● **Task goal**
Exactly the lines from the line containing "Q10: NPN BC337" through the final line of the entries below must be returned, and only those, without pictures.

BEGIN Raw data

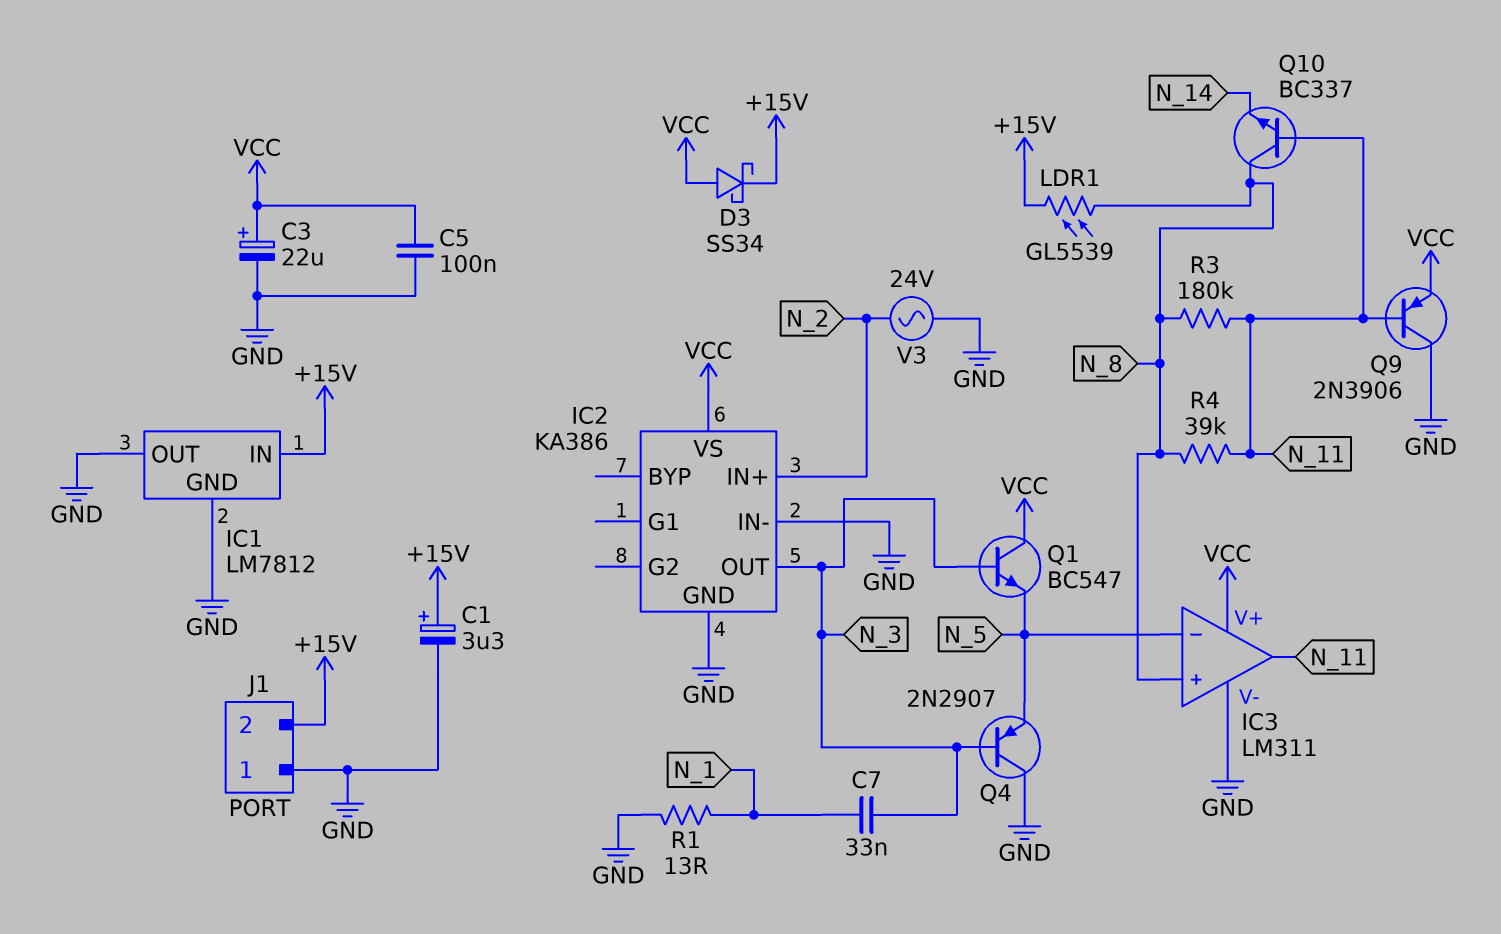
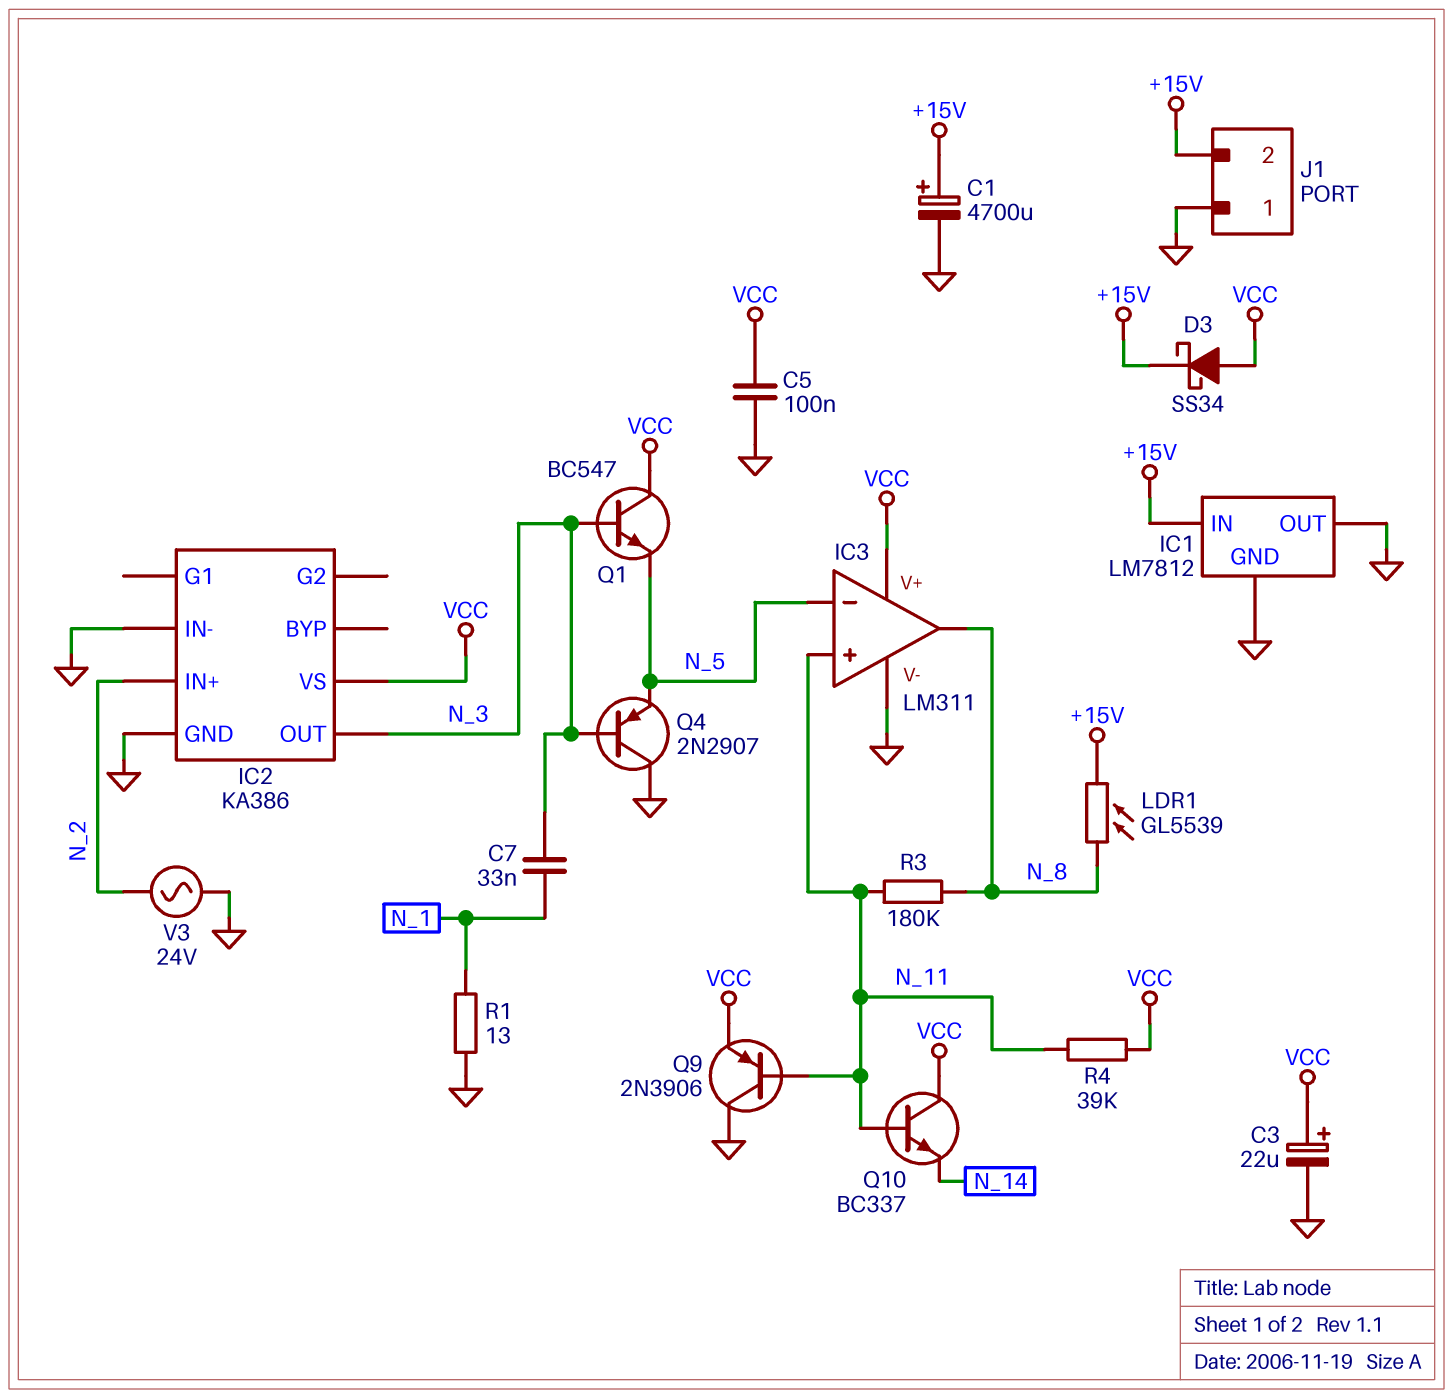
C1: 3.3uF (plus +15V, minus GND) -> 4700uF (plus +15V, minus GND)
IC3 pin in+: N_8 -> N_11
IC3 pin out: N_11 -> N_8
Q10: NPN BC337 (B N_11, C N_8, E N_14) -> NPN BC337 (B N_11, C VCC, E N_14)
R4: 39k (N_8, N_11) -> 39k (N_11, VCC)

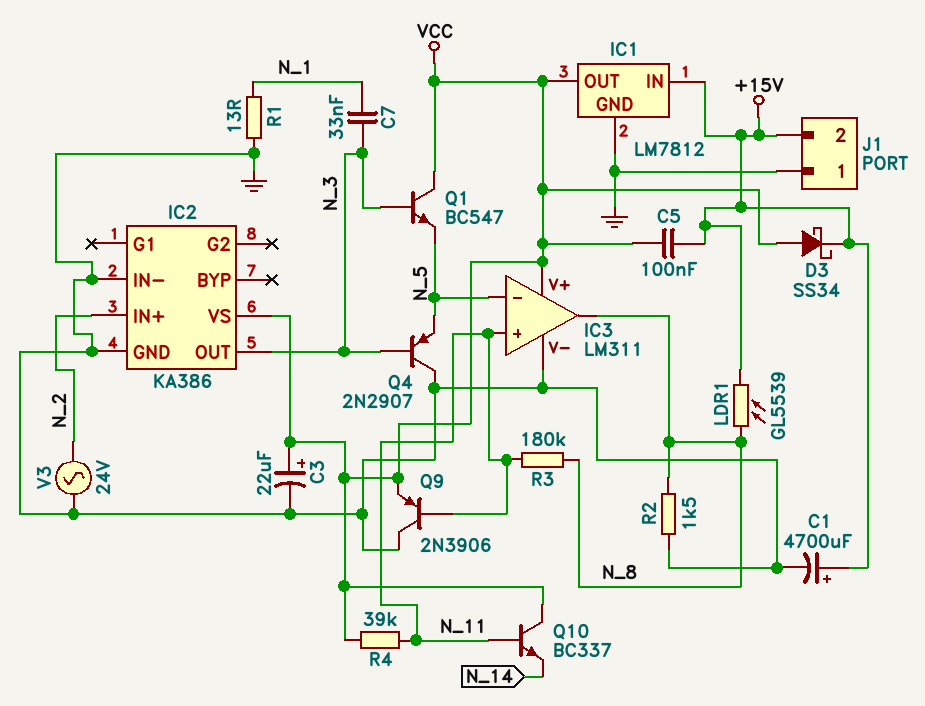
C5: 100nF (GND, VCC) -> 100nF (+15V, VCC)
IC1 pin OUT: GND -> VCC
R2: none -> 1.5k (GND, N_8)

END Raw data

● **Exercise output**
Q10: NPN BC337 (B N_11, C N_8, E N_14) -> NPN BC337 (B N_11, C VCC, E N_14)
R4: 39k (N_8, N_11) -> 39k (N_11, VCC)

C5: 100nF (GND, VCC) -> 100nF (+15V, VCC)
IC1 pin OUT: GND -> VCC
R2: none -> 1.5k (GND, N_8)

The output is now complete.